PROVIDED RECORDS section start
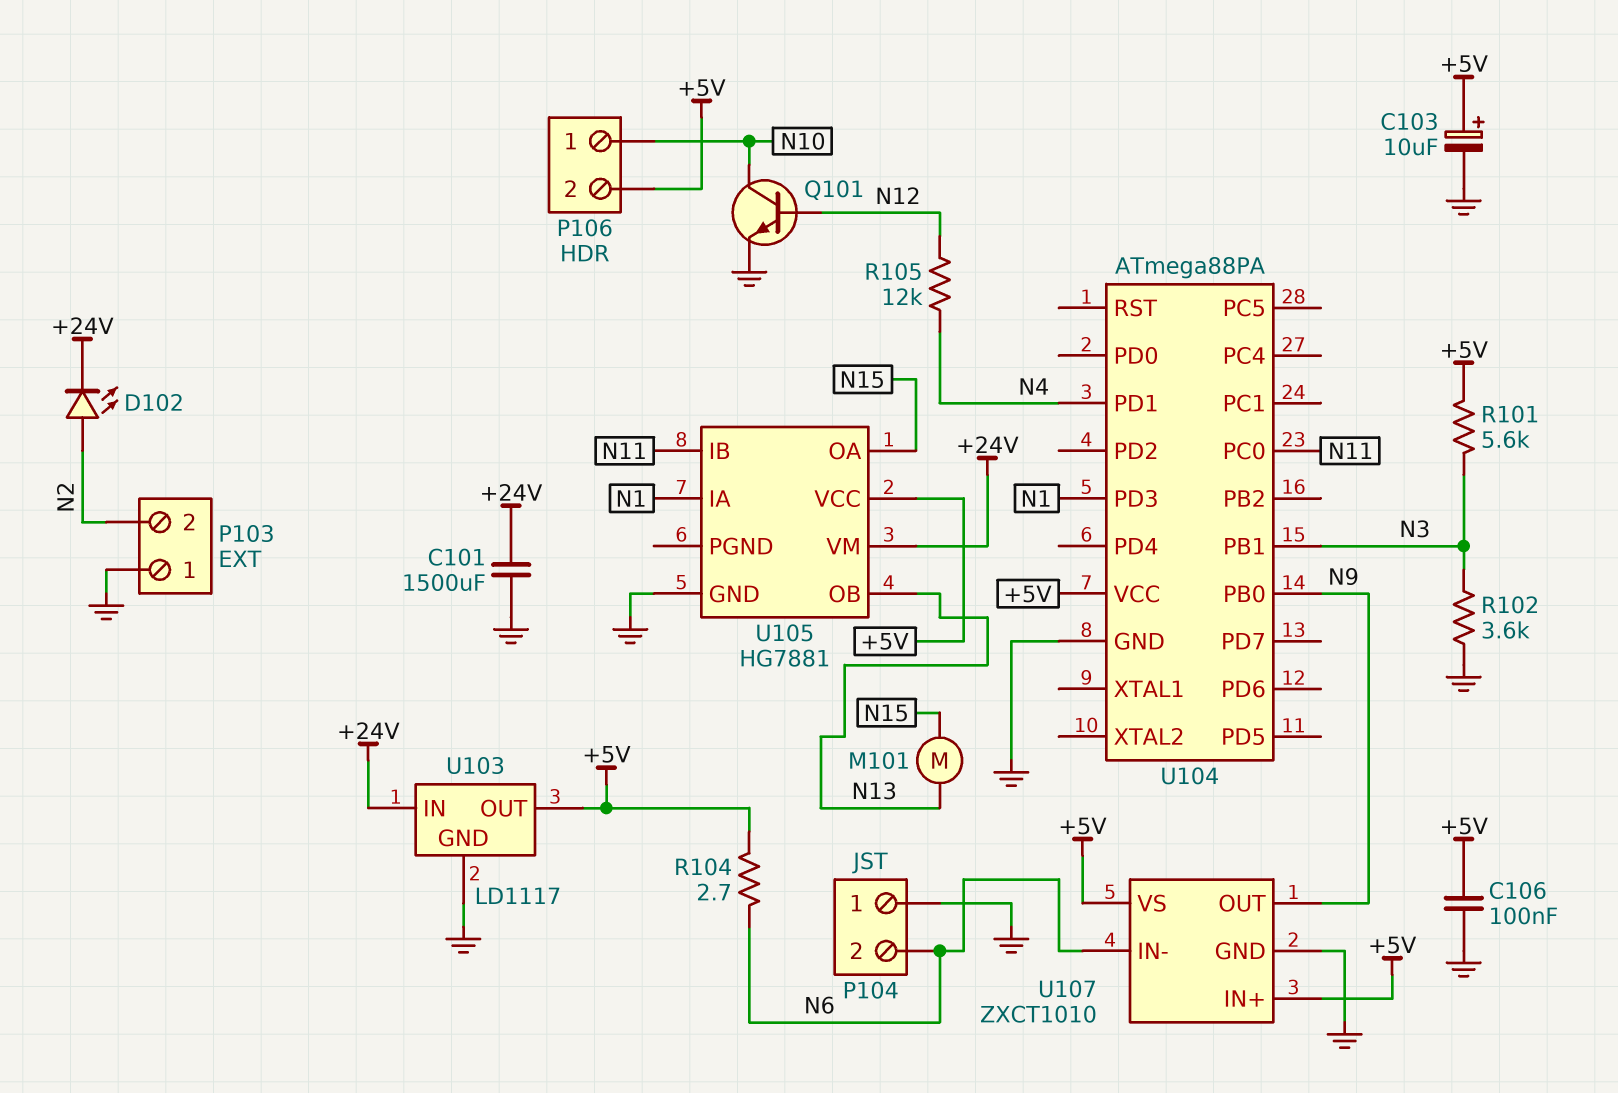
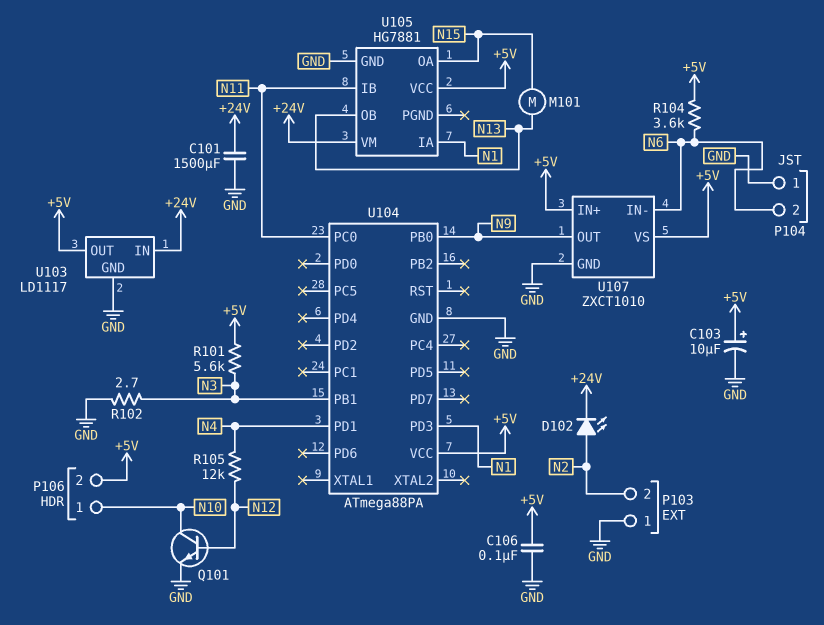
R102: 3.6k (GND, N3) -> 2.7 (GND, N3)
R104: 2.7 (+5V, N6) -> 3.6k (+5V, N6)

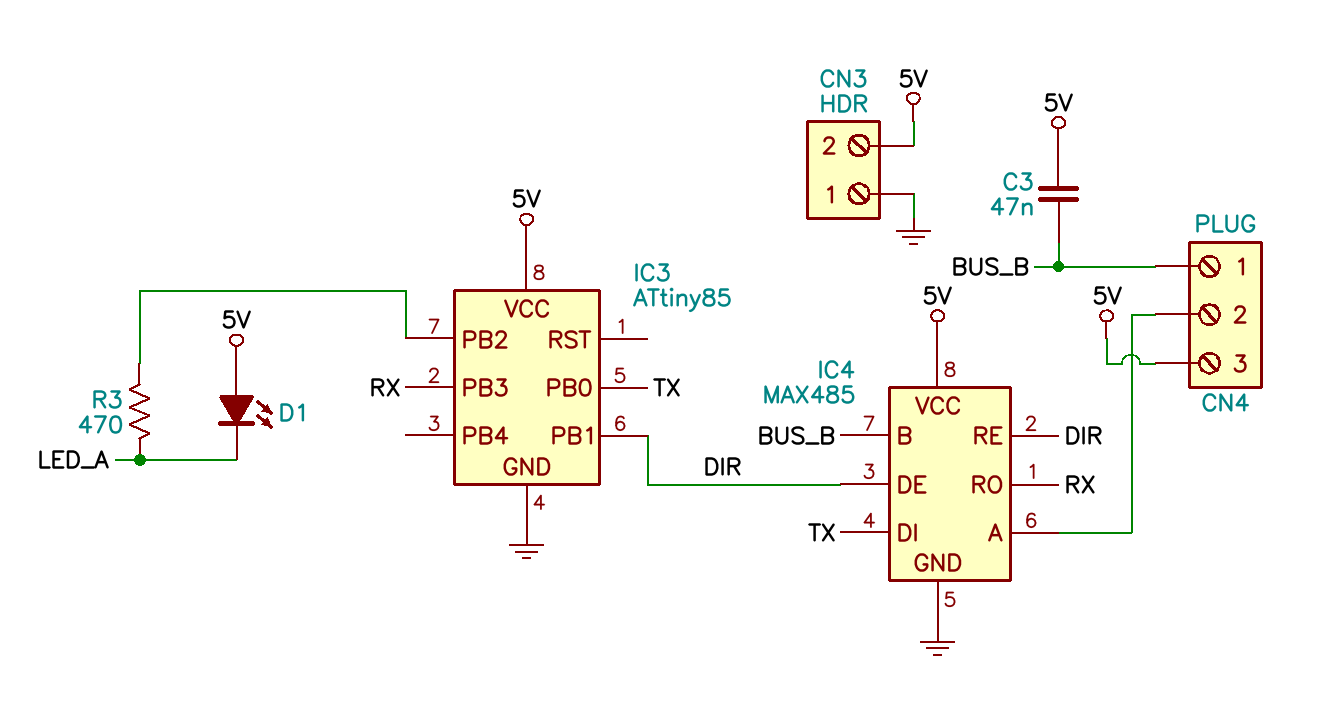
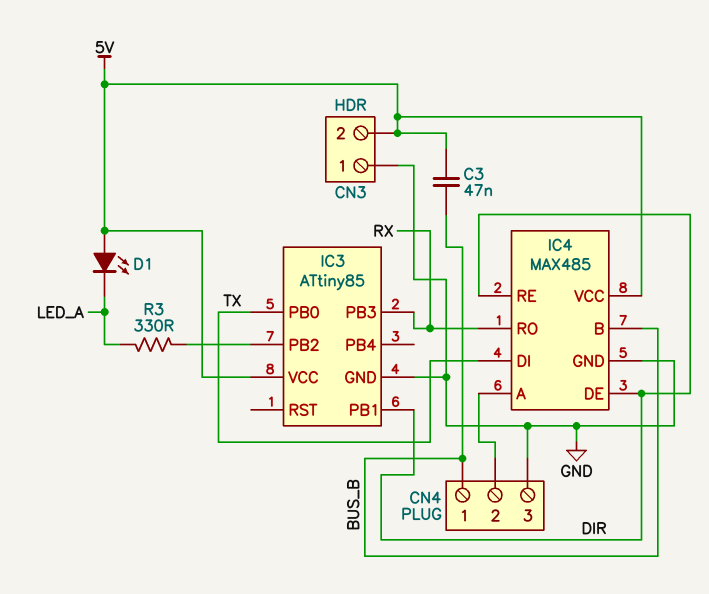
CN4 pin 3: 5V -> GND
R3: 470 (IC3/PB2, LED_A) -> 330 (IC3/PB2, LED_A)

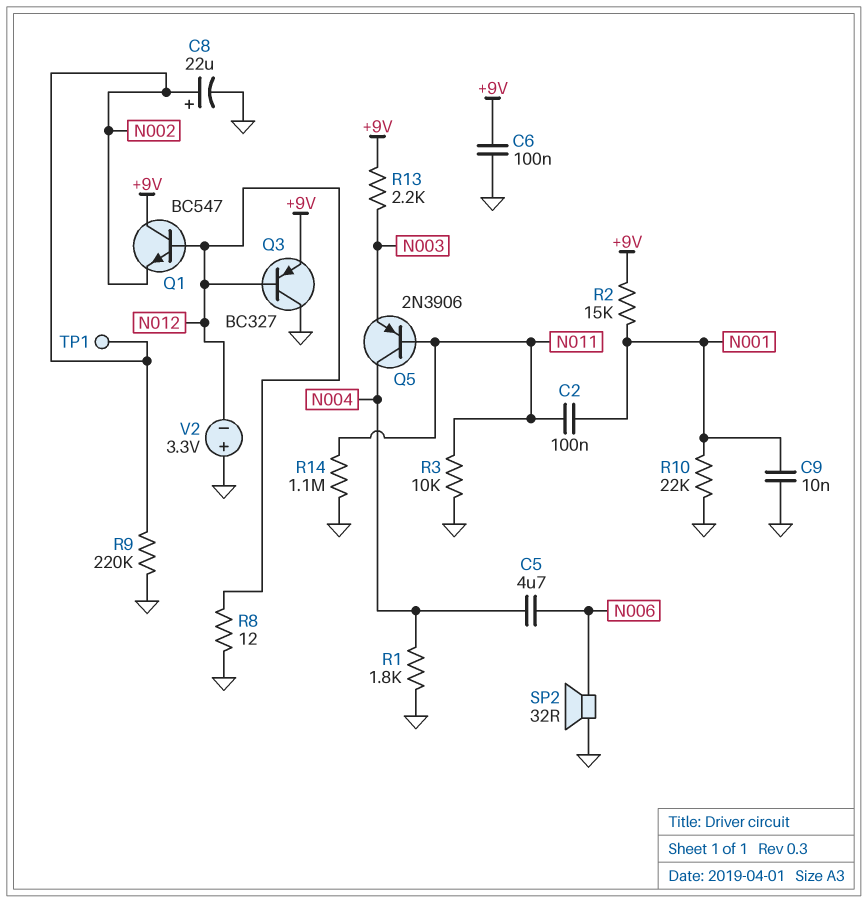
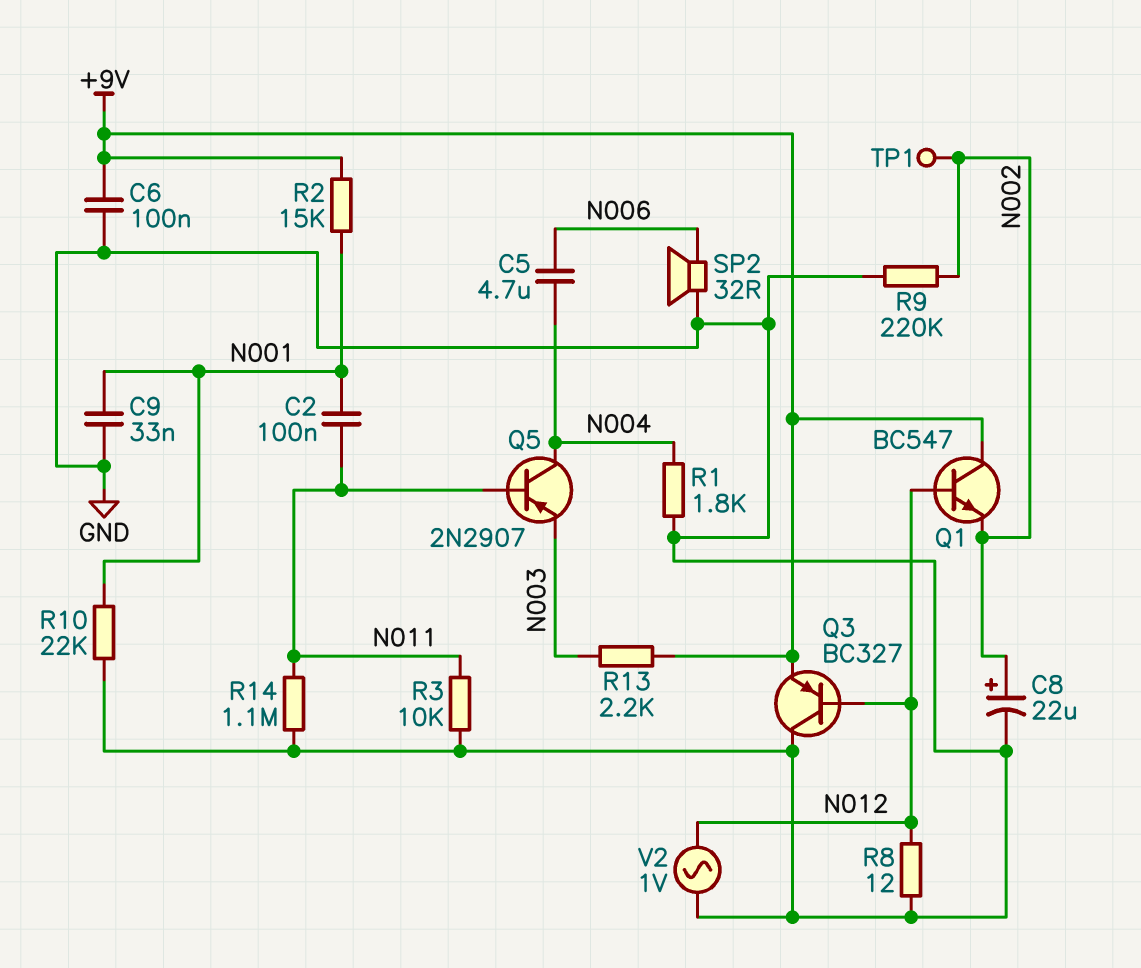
C9: 10nF (GND, N001) -> 33nF (GND, N001)
Q5: PNP 2N3906 (B N011, C N004, E N003) -> PNP 2N2907 (B N011, C N004, E N003)
V2: 3.3V (plus GND, minus N012) -> AC 1V (GND, N012)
PROVIDED RECORDS section end
_PROBLEM_. Reproduce the complete set of records verbatim and omit the pictures.

_RESPONSE TO THIS EXERCISE_.
R102: 3.6k (GND, N3) -> 2.7 (GND, N3)
R104: 2.7 (+5V, N6) -> 3.6k (+5V, N6)

CN4 pin 3: 5V -> GND
R3: 470 (IC3/PB2, LED_A) -> 330 (IC3/PB2, LED_A)

C9: 10nF (GND, N001) -> 33nF (GND, N001)
Q5: PNP 2N3906 (B N011, C N004, E N003) -> PNP 2N2907 (B N011, C N004, E N003)
V2: 3.3V (plus GND, minus N012) -> AC 1V (GND, N012)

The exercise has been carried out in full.